» **EXERCISE DETAILS**
Below is a set of records; reproduce them exactly without their pictures.

» **RECORDS**
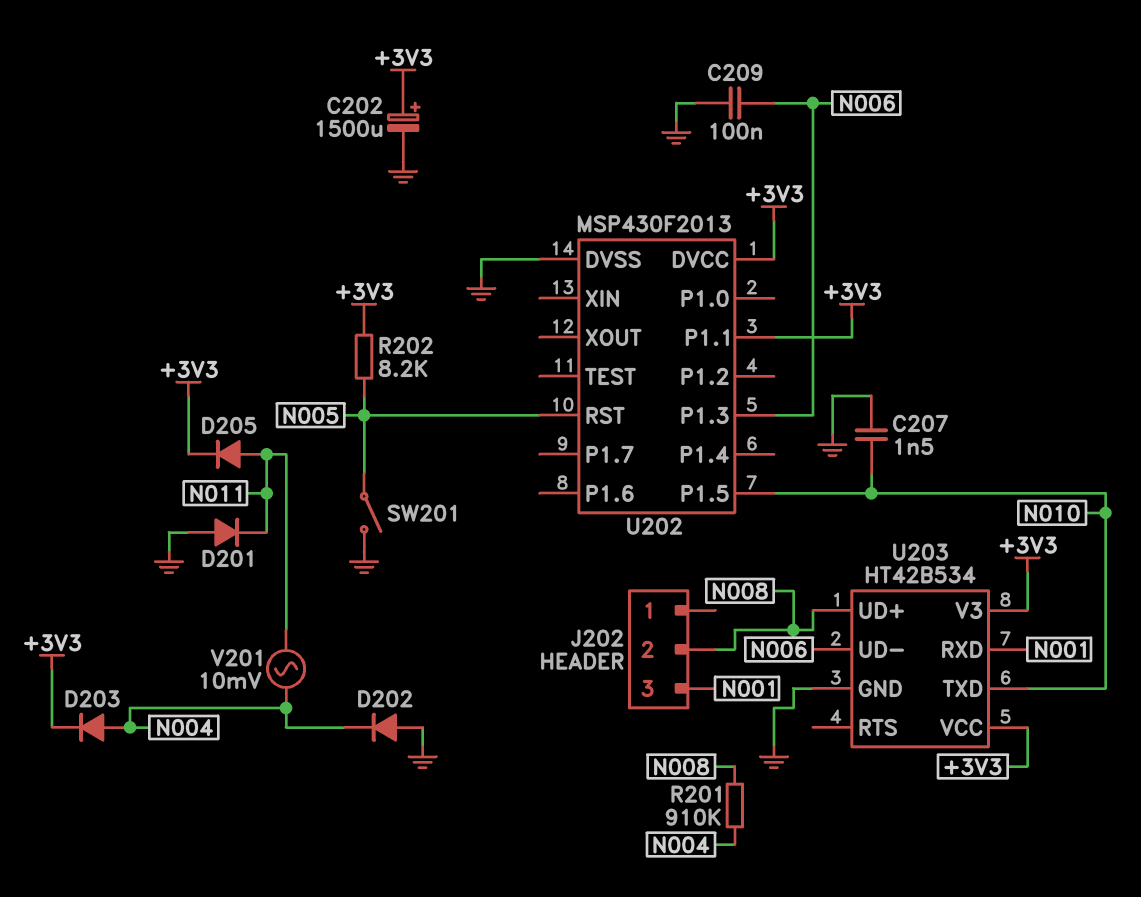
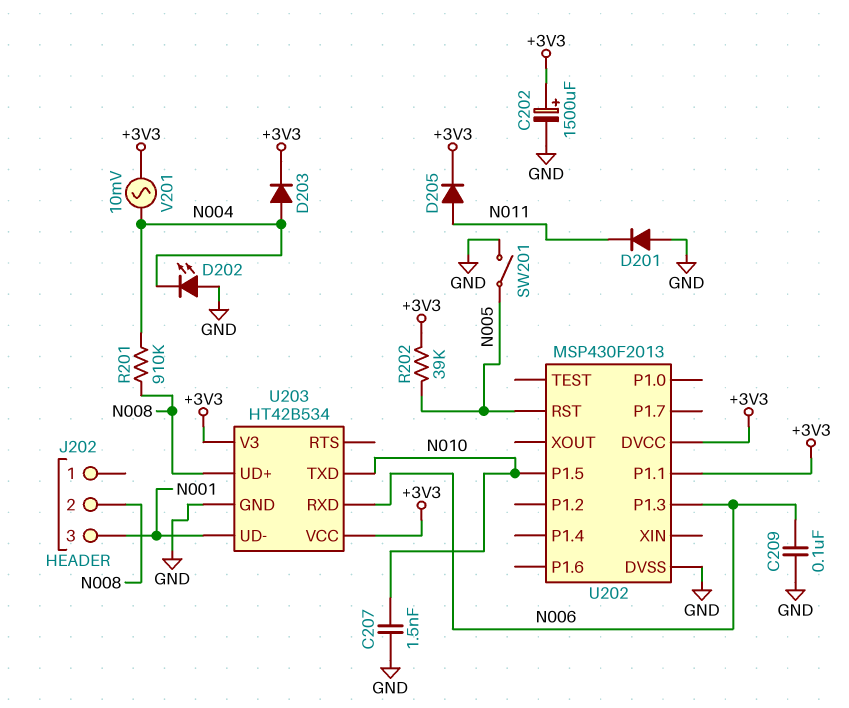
D202: diode (A GND, K N004) -> LED (A GND, K N004)
R202: 8.2k (+3V3, N005) -> 39k (+3V3, N005)
U203 pin RXD: N001 -> N006
U203 pin UD-: N006 -> N001
V201: AC 10mV (N004, N011) -> AC 10mV (+3V3, N004)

» **SOLVED PROBLEM**
D202: diode (A GND, K N004) -> LED (A GND, K N004)
R202: 8.2k (+3V3, N005) -> 39k (+3V3, N005)
U203 pin RXD: N001 -> N006
U203 pin UD-: N006 -> N001
V201: AC 10mV (N004, N011) -> AC 10mV (+3V3, N004)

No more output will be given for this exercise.